Work item:
Identify all lines of the data containing the string "cobalt" and copy them.

Supplied data:

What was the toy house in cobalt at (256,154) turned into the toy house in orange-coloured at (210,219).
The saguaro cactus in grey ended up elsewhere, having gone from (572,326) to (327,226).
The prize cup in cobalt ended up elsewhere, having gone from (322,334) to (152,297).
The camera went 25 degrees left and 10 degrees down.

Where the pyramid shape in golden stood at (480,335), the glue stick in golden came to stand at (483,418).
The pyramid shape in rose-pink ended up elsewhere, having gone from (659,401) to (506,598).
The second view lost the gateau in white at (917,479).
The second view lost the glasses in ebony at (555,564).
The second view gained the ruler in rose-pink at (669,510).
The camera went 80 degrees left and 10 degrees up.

Output of the exercise:
What was the toy house in cobalt at (256,154) turned into the toy house in orange-coloured at (210,219).
The prize cup in cobalt ended up elsewhere, having gone from (322,334) to (152,297).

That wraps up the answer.